(Spatial object tracking data)
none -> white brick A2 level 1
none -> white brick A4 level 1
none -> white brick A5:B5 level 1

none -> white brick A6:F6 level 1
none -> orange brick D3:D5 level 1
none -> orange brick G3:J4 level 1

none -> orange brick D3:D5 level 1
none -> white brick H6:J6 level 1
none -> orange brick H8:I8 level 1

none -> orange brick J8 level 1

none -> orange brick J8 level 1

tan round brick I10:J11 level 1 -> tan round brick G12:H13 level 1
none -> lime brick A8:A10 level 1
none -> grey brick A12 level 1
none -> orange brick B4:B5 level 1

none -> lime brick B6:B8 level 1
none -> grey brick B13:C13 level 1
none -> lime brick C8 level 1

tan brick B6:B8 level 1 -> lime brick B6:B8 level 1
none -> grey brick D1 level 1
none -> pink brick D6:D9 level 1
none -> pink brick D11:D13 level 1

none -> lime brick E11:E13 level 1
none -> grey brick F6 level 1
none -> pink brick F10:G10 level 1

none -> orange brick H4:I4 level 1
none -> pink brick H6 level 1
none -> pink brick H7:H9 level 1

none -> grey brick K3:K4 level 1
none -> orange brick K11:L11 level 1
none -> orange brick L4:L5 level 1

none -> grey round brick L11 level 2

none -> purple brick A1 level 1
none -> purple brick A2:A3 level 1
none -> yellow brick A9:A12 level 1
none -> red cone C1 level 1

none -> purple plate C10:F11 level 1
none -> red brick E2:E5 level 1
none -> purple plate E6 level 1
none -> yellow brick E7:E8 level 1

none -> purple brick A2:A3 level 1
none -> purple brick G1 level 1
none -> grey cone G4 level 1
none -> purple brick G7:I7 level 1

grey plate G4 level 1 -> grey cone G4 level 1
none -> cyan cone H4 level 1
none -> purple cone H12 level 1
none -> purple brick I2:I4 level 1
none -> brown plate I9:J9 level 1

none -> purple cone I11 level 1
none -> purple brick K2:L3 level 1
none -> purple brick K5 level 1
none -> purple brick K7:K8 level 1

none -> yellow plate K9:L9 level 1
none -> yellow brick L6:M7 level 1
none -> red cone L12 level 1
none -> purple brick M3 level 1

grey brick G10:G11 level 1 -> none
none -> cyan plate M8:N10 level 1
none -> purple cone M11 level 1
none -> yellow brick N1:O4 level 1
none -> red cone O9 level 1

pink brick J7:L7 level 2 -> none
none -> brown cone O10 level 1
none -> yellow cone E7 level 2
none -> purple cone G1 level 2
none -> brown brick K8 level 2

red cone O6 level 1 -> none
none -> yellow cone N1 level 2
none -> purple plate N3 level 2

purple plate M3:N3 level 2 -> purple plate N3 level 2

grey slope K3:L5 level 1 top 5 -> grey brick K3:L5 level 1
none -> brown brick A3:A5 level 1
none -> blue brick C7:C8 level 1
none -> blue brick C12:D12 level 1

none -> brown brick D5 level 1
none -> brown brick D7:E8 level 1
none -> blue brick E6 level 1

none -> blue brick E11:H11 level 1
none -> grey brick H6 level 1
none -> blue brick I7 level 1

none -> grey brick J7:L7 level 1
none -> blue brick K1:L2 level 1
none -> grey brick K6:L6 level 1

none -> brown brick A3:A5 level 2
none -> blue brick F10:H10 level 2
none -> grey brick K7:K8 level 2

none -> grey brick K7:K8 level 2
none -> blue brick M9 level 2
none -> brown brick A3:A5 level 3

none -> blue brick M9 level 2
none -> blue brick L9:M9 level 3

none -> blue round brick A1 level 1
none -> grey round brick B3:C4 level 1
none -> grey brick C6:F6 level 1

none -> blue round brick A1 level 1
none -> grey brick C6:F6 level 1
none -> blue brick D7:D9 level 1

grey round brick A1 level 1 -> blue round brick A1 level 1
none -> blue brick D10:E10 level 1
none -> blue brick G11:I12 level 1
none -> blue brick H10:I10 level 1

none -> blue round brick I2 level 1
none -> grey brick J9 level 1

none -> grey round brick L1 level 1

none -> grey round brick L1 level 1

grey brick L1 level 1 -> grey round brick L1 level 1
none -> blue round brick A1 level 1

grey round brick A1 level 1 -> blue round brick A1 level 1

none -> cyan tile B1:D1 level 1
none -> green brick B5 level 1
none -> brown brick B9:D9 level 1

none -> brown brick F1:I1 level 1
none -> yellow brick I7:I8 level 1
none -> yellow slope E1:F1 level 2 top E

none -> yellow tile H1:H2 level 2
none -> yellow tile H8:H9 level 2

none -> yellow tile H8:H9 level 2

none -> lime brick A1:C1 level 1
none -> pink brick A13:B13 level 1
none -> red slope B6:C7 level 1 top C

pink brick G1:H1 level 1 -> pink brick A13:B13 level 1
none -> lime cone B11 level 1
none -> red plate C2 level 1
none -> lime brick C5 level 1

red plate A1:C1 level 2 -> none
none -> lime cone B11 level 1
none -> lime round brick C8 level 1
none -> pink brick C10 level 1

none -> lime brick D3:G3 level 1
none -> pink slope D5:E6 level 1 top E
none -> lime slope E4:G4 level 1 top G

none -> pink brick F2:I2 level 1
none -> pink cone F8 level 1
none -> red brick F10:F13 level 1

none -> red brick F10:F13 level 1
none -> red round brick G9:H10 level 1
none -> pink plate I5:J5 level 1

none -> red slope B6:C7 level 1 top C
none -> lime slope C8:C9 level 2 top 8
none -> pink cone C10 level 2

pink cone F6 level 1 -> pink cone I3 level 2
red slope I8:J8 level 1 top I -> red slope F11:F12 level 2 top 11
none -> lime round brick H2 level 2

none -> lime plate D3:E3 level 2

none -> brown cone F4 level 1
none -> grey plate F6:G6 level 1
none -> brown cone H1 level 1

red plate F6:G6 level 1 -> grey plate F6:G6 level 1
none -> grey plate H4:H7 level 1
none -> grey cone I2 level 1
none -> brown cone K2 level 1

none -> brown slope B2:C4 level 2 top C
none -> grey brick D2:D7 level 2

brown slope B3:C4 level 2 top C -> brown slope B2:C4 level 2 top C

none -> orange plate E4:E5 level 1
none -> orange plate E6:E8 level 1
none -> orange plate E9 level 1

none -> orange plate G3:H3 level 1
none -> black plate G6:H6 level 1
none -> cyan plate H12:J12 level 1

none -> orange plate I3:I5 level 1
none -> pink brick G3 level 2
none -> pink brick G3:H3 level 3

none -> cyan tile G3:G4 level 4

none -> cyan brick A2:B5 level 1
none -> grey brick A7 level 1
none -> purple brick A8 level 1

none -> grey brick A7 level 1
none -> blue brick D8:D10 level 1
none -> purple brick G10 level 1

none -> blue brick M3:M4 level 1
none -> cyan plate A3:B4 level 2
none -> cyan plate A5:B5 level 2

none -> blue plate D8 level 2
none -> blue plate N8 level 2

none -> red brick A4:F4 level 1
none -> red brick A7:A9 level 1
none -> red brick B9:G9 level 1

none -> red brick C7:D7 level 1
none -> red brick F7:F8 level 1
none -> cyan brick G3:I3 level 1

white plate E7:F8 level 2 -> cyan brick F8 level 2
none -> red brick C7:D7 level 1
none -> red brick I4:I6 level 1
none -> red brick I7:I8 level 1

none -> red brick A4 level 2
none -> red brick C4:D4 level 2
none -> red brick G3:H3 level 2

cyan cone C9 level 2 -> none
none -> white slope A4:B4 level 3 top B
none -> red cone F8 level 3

- _Description of the task_: Your reply should consist of all the records, set down exactly.

- _Exercise output_:
none -> white brick A2 level 1
none -> white brick A4 level 1
none -> white brick A5:B5 level 1

none -> white brick A6:F6 level 1
none -> orange brick D3:D5 level 1
none -> orange brick G3:J4 level 1

none -> orange brick D3:D5 level 1
none -> white brick H6:J6 level 1
none -> orange brick H8:I8 level 1

none -> orange brick J8 level 1

none -> orange brick J8 level 1

tan round brick I10:J11 level 1 -> tan round brick G12:H13 level 1
none -> lime brick A8:A10 level 1
none -> grey brick A12 level 1
none -> orange brick B4:B5 level 1

none -> lime brick B6:B8 level 1
none -> grey brick B13:C13 level 1
none -> lime brick C8 level 1

tan brick B6:B8 level 1 -> lime brick B6:B8 level 1
none -> grey brick D1 level 1
none -> pink brick D6:D9 level 1
none -> pink brick D11:D13 level 1

none -> lime brick E11:E13 level 1
none -> grey brick F6 level 1
none -> pink brick F10:G10 level 1

none -> orange brick H4:I4 level 1
none -> pink brick H6 level 1
none -> pink brick H7:H9 level 1

none -> grey brick K3:K4 level 1
none -> orange brick K11:L11 level 1
none -> orange brick L4:L5 level 1

none -> grey round brick L11 level 2

none -> purple brick A1 level 1
none -> purple brick A2:A3 level 1
none -> yellow brick A9:A12 level 1
none -> red cone C1 level 1

none -> purple plate C10:F11 level 1
none -> red brick E2:E5 level 1
none -> purple plate E6 level 1
none -> yellow brick E7:E8 level 1

none -> purple brick A2:A3 level 1
none -> purple brick G1 level 1
none -> grey cone G4 level 1
none -> purple brick G7:I7 level 1

grey plate G4 level 1 -> grey cone G4 level 1
none -> cyan cone H4 level 1
none -> purple cone H12 level 1
none -> purple brick I2:I4 level 1
none -> brown plate I9:J9 level 1

none -> purple cone I11 level 1
none -> purple brick K2:L3 level 1
none -> purple brick K5 level 1
none -> purple brick K7:K8 level 1

none -> yellow plate K9:L9 level 1
none -> yellow brick L6:M7 level 1
none -> red cone L12 level 1
none -> purple brick M3 level 1

grey brick G10:G11 level 1 -> none
none -> cyan plate M8:N10 level 1
none -> purple cone M11 level 1
none -> yellow brick N1:O4 level 1
none -> red cone O9 level 1

pink brick J7:L7 level 2 -> none
none -> brown cone O10 level 1
none -> yellow cone E7 level 2
none -> purple cone G1 level 2
none -> brown brick K8 level 2

red cone O6 level 1 -> none
none -> yellow cone N1 level 2
none -> purple plate N3 level 2

purple plate M3:N3 level 2 -> purple plate N3 level 2

grey slope K3:L5 level 1 top 5 -> grey brick K3:L5 level 1
none -> brown brick A3:A5 level 1
none -> blue brick C7:C8 level 1
none -> blue brick C12:D12 level 1

none -> brown brick D5 level 1
none -> brown brick D7:E8 level 1
none -> blue brick E6 level 1

none -> blue brick E11:H11 level 1
none -> grey brick H6 level 1
none -> blue brick I7 level 1

none -> grey brick J7:L7 level 1
none -> blue brick K1:L2 level 1
none -> grey brick K6:L6 level 1

none -> brown brick A3:A5 level 2
none -> blue brick F10:H10 level 2
none -> grey brick K7:K8 level 2

none -> grey brick K7:K8 level 2
none -> blue brick M9 level 2
none -> brown brick A3:A5 level 3

none -> blue brick M9 level 2
none -> blue brick L9:M9 level 3

none -> blue round brick A1 level 1
none -> grey round brick B3:C4 level 1
none -> grey brick C6:F6 level 1

none -> blue round brick A1 level 1
none -> grey brick C6:F6 level 1
none -> blue brick D7:D9 level 1

grey round brick A1 level 1 -> blue round brick A1 level 1
none -> blue brick D10:E10 level 1
none -> blue brick G11:I12 level 1
none -> blue brick H10:I10 level 1

none -> blue round brick I2 level 1
none -> grey brick J9 level 1

none -> grey round brick L1 level 1

none -> grey round brick L1 level 1

grey brick L1 level 1 -> grey round brick L1 level 1
none -> blue round brick A1 level 1

grey round brick A1 level 1 -> blue round brick A1 level 1

none -> cyan tile B1:D1 level 1
none -> green brick B5 level 1
none -> brown brick B9:D9 level 1

none -> brown brick F1:I1 level 1
none -> yellow brick I7:I8 level 1
none -> yellow slope E1:F1 level 2 top E

none -> yellow tile H1:H2 level 2
none -> yellow tile H8:H9 level 2

none -> yellow tile H8:H9 level 2

none -> lime brick A1:C1 level 1
none -> pink brick A13:B13 level 1
none -> red slope B6:C7 level 1 top C

pink brick G1:H1 level 1 -> pink brick A13:B13 level 1
none -> lime cone B11 level 1
none -> red plate C2 level 1
none -> lime brick C5 level 1

red plate A1:C1 level 2 -> none
none -> lime cone B11 level 1
none -> lime round brick C8 level 1
none -> pink brick C10 level 1

none -> lime brick D3:G3 level 1
none -> pink slope D5:E6 level 1 top E
none -> lime slope E4:G4 level 1 top G

none -> pink brick F2:I2 level 1
none -> pink cone F8 level 1
none -> red brick F10:F13 level 1

none -> red brick F10:F13 level 1
none -> red round brick G9:H10 level 1
none -> pink plate I5:J5 level 1

none -> red slope B6:C7 level 1 top C
none -> lime slope C8:C9 level 2 top 8
none -> pink cone C10 level 2

pink cone F6 level 1 -> pink cone I3 level 2
red slope I8:J8 level 1 top I -> red slope F11:F12 level 2 top 11
none -> lime round brick H2 level 2

none -> lime plate D3:E3 level 2

none -> brown cone F4 level 1
none -> grey plate F6:G6 level 1
none -> brown cone H1 level 1

red plate F6:G6 level 1 -> grey plate F6:G6 level 1
none -> grey plate H4:H7 level 1
none -> grey cone I2 level 1
none -> brown cone K2 level 1

none -> brown slope B2:C4 level 2 top C
none -> grey brick D2:D7 level 2

brown slope B3:C4 level 2 top C -> brown slope B2:C4 level 2 top C

none -> orange plate E4:E5 level 1
none -> orange plate E6:E8 level 1
none -> orange plate E9 level 1

none -> orange plate G3:H3 level 1
none -> black plate G6:H6 level 1
none -> cyan plate H12:J12 level 1

none -> orange plate I3:I5 level 1
none -> pink brick G3 level 2
none -> pink brick G3:H3 level 3

none -> cyan tile G3:G4 level 4

none -> cyan brick A2:B5 level 1
none -> grey brick A7 level 1
none -> purple brick A8 level 1

none -> grey brick A7 level 1
none -> blue brick D8:D10 level 1
none -> purple brick G10 level 1

none -> blue brick M3:M4 level 1
none -> cyan plate A3:B4 level 2
none -> cyan plate A5:B5 level 2

none -> blue plate D8 level 2
none -> blue plate N8 level 2

none -> red brick A4:F4 level 1
none -> red brick A7:A9 level 1
none -> red brick B9:G9 level 1

none -> red brick C7:D7 level 1
none -> red brick F7:F8 level 1
none -> cyan brick G3:I3 level 1

white plate E7:F8 level 2 -> cyan brick F8 level 2
none -> red brick C7:D7 level 1
none -> red brick I4:I6 level 1
none -> red brick I7:I8 level 1

none -> red brick A4 level 2
none -> red brick C4:D4 level 2
none -> red brick G3:H3 level 2

cyan cone C9 level 2 -> none
none -> white slope A4:B4 level 3 top B
none -> red cone F8 level 3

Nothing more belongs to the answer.